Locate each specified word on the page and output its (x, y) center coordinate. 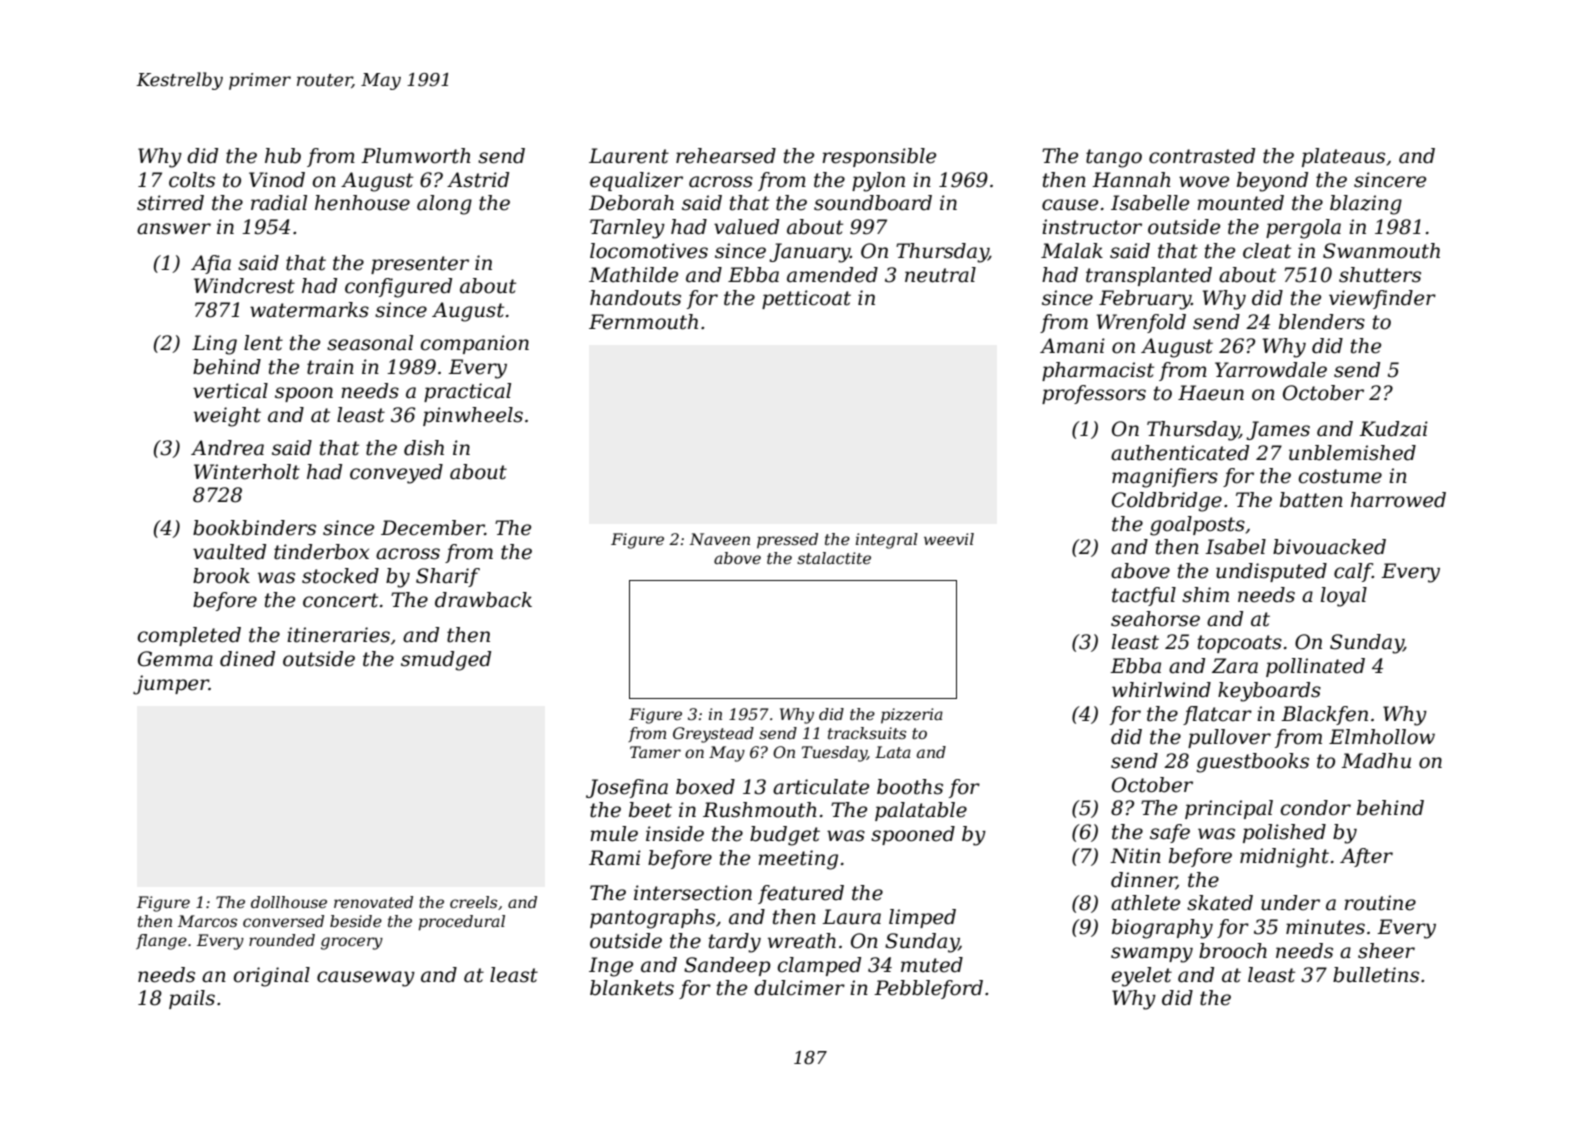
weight (227, 417)
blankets (632, 988)
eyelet (1142, 977)
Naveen (719, 539)
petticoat (806, 299)
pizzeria (912, 716)
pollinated (1315, 667)
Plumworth (416, 156)
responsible (879, 157)
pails (192, 999)
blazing (1366, 205)
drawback (483, 600)
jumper (171, 685)
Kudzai (1393, 429)
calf (1353, 572)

----

Exercise aim:
Transcribe the listing word for word, beginning at the line that contains "eyelet (1142, 977)" and ending with the final line of the listing.

Right answer:
eyelet (1142, 977)
Naveen (719, 539)
petticoat (806, 299)
pizzeria (912, 716)
pollinated (1315, 667)
Plumworth (416, 156)
responsible (879, 157)
pails (192, 999)
blazing (1366, 205)
drawback (483, 600)
jumper (171, 685)
Kudzai (1393, 429)
calf (1353, 572)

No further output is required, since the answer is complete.